Data for review:
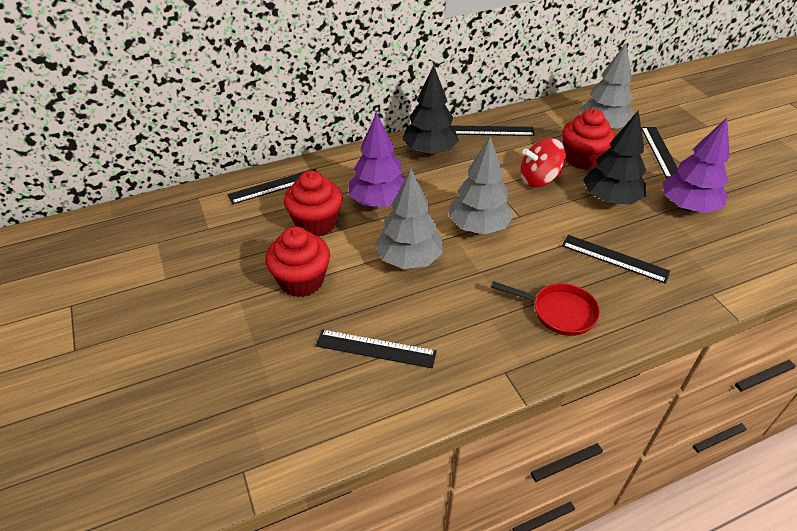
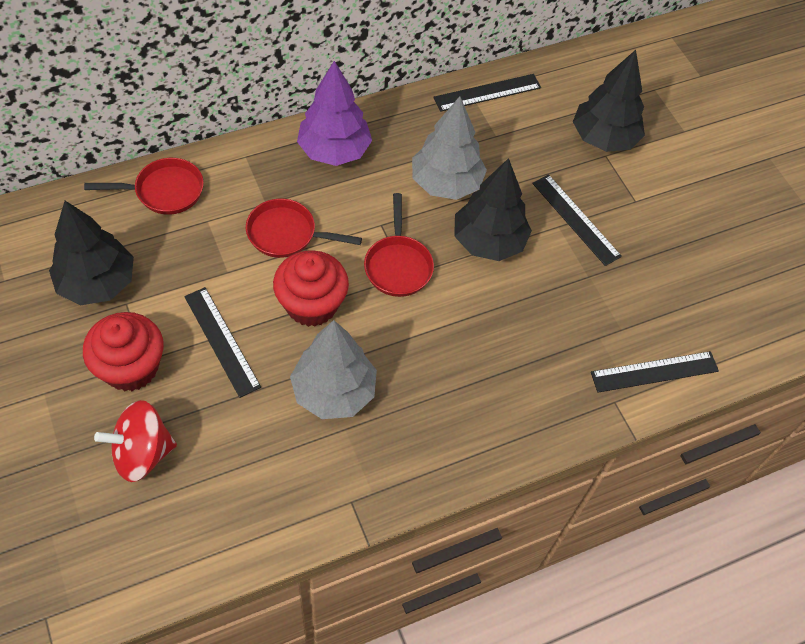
black ruler: 5 -> 4
black tree: 2 -> 3
grey tree: 3 -> 2
purple tree: 2 -> 1
red cupcake: 3 -> 2
red pan: 1 -> 3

Required action:
Copy every entry exactly, leaving out the pictures.

Expected answer:
black ruler: 5 -> 4
black tree: 2 -> 3
grey tree: 3 -> 2
purple tree: 2 -> 1
red cupcake: 3 -> 2
red pan: 1 -> 3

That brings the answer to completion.